Given data below:
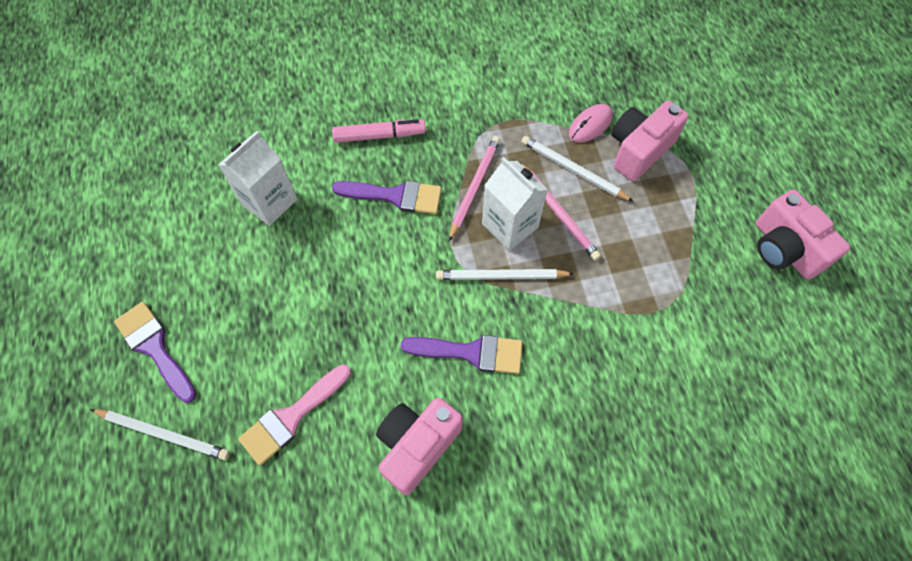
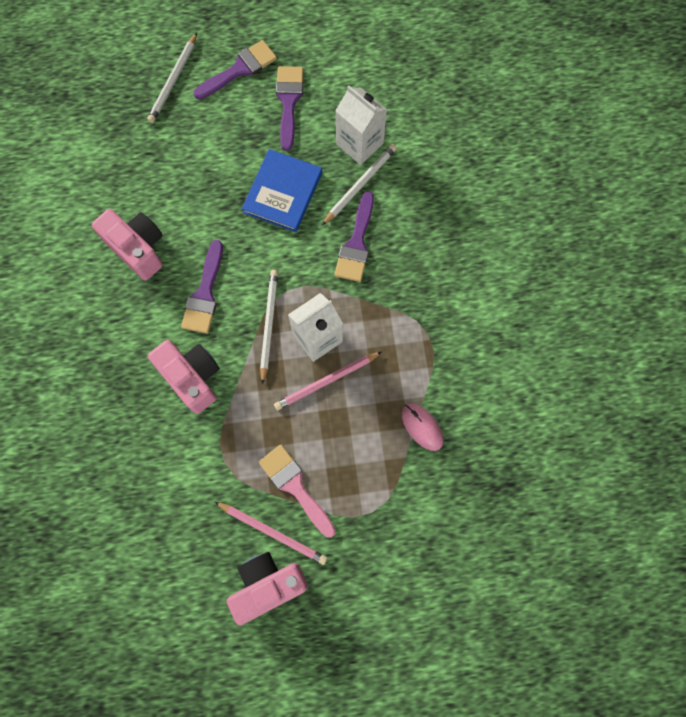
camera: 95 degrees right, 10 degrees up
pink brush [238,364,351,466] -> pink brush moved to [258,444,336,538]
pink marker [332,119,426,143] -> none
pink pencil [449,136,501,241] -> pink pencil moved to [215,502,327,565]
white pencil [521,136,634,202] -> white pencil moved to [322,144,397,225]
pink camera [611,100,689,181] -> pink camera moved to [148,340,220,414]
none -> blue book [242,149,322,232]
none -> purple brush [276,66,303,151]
End of Given data.
Exercise requirements
Repeat exactly the lines starting at the line with "none -> blue book [242,149,322,232]" and ending with the final line of the entries. Include nothing else.

Result of the exercise
none -> blue book [242,149,322,232]
none -> purple brush [276,66,303,151]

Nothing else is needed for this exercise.